RECORDS FOR THE TASK -
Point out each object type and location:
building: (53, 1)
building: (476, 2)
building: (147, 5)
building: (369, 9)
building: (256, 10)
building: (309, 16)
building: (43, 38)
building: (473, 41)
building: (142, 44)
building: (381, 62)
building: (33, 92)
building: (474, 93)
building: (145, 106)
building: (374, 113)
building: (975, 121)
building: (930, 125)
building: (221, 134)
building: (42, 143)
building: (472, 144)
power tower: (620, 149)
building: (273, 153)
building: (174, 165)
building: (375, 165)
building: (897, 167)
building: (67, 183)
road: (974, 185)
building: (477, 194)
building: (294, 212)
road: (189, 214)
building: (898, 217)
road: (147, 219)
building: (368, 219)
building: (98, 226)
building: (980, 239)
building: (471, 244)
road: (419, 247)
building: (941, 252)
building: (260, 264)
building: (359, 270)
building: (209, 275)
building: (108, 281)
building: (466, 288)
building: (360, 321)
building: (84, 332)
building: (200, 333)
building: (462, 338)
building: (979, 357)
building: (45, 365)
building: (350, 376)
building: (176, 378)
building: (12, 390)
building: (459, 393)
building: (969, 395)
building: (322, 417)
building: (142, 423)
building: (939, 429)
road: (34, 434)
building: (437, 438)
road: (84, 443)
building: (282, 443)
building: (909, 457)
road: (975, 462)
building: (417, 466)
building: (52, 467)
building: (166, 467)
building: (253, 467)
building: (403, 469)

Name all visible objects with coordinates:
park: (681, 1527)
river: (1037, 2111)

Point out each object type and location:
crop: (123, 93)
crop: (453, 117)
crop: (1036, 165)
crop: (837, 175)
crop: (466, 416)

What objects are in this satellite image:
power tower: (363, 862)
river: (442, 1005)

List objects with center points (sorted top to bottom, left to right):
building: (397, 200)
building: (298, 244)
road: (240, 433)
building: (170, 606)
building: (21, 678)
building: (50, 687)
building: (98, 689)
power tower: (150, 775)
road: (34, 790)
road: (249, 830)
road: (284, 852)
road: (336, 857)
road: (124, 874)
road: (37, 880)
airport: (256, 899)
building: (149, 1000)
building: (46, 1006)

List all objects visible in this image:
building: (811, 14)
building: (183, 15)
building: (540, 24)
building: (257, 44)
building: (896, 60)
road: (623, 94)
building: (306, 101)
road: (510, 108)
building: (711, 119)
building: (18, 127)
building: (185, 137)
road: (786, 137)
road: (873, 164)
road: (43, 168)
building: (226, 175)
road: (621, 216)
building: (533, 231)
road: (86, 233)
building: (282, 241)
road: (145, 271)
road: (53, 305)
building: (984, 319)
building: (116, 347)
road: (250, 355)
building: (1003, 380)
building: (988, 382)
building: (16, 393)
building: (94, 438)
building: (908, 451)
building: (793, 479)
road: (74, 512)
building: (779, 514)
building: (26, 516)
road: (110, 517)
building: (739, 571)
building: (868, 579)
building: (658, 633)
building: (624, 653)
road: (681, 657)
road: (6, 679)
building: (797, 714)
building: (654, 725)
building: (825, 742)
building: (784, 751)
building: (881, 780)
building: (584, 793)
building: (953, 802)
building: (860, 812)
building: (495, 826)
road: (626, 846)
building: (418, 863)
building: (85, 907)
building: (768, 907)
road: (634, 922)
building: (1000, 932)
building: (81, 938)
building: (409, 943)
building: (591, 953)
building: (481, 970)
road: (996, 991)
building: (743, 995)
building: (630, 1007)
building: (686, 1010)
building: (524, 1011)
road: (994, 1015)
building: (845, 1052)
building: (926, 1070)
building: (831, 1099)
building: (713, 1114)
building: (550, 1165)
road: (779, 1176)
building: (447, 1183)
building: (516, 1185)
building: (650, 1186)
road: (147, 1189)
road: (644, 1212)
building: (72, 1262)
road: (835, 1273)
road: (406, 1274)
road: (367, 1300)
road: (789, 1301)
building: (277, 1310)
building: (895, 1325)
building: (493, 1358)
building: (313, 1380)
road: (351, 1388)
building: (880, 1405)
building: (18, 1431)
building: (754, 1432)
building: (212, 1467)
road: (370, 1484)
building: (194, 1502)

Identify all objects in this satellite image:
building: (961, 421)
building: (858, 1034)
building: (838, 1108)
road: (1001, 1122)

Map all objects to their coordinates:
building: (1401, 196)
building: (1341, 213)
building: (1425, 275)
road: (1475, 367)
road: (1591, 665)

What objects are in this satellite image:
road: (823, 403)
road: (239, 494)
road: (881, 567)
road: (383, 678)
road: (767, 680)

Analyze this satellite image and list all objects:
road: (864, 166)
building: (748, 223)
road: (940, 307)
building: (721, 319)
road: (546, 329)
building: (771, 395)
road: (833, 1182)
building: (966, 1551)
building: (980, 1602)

PROBLEM STATEMENT -
State how many lines of the material contain the string "satellite", with no other words.

EXPECTED OUTPUT -
4